» Problem to solve: Lines in the listing below that contain the string "counterclockwise" are to be found and copied.

» Information supplied:

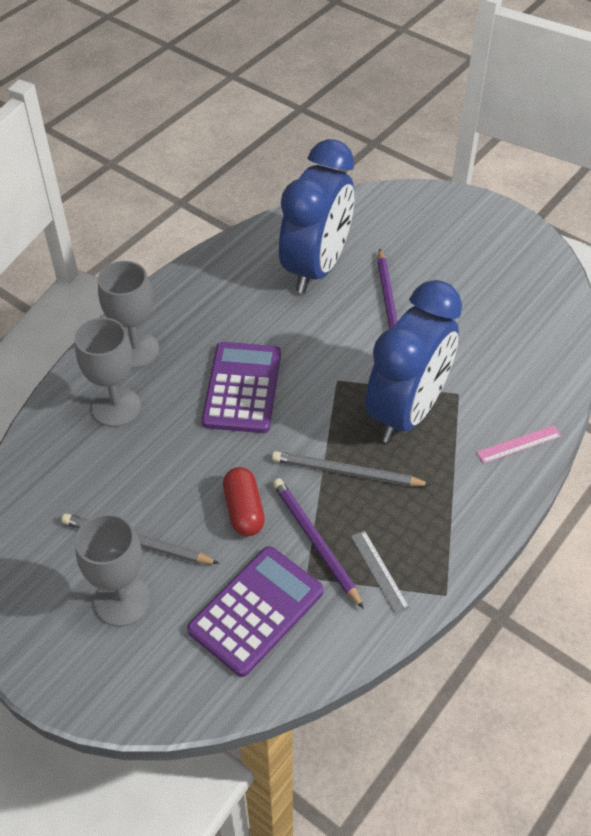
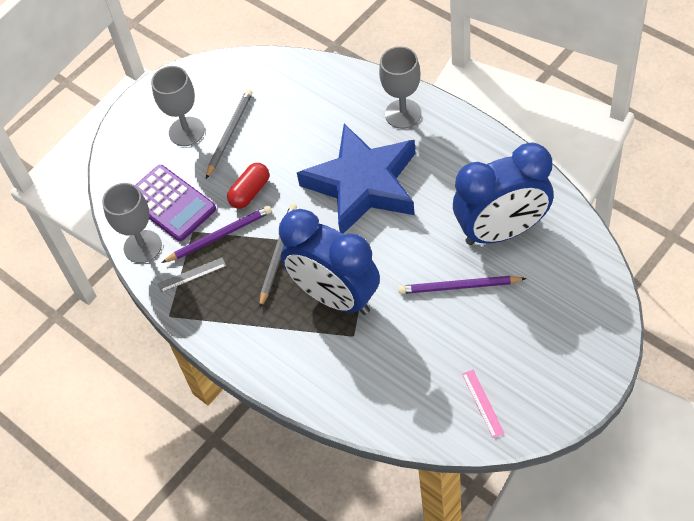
camera: 100 degrees right, 5 degrees up
(116, 407) = (346, 109): grey goblet -> grey goblet (142, 246)
(242, 388) = (363, 184): purple calculator -> blue star
(244, 510) = (250, 192): red capsule -> red capsule turned 45 degrees counterclockwise
(316, 268) = (502, 231): blue clock -> blue clock turned 45 degrees counterclockwise
(519, 444) = (298, 376): pink ruler -> pink ruler (482, 403)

» Your response:
(244, 510) = (250, 192): red capsule -> red capsule turned 45 degrees counterclockwise
(316, 268) = (502, 231): blue clock -> blue clock turned 45 degrees counterclockwise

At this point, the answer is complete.